(Beginning of Entries shown)

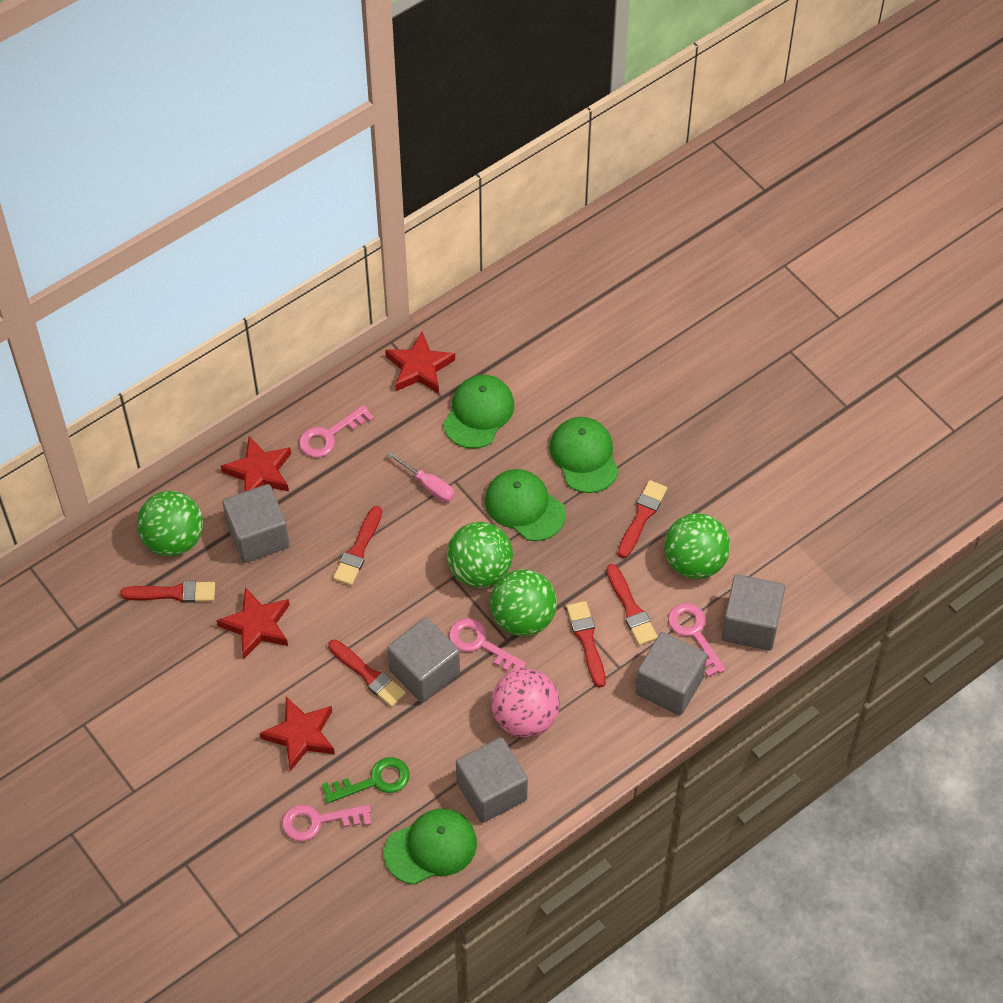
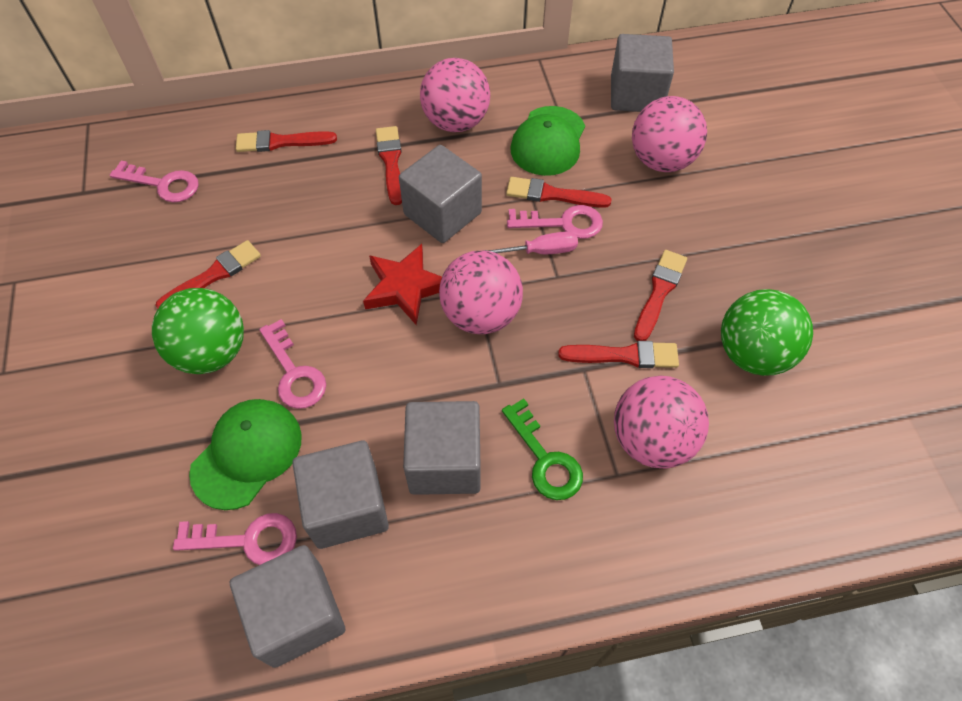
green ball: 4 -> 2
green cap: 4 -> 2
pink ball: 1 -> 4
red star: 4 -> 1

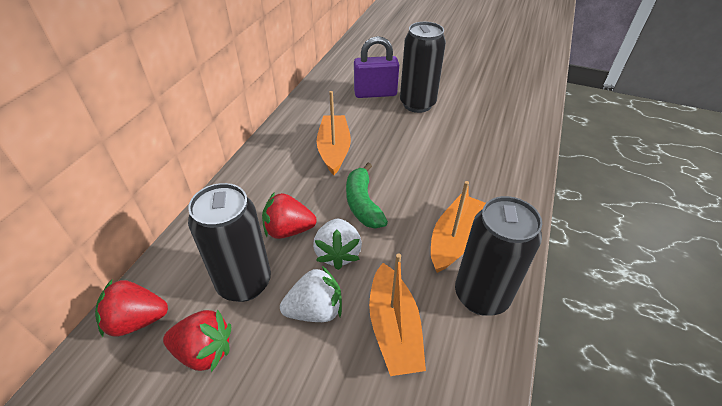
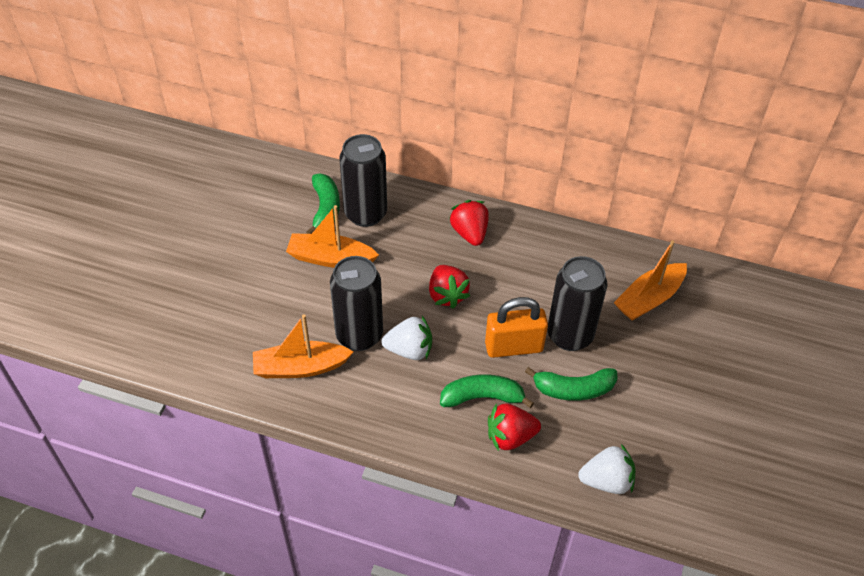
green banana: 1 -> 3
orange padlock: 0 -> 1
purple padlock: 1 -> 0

(End of Entries shown)

__Your objective__. Go through the records above and copy every line holding the word "padlock".

__Output of the task__.
orange padlock: 0 -> 1
purple padlock: 1 -> 0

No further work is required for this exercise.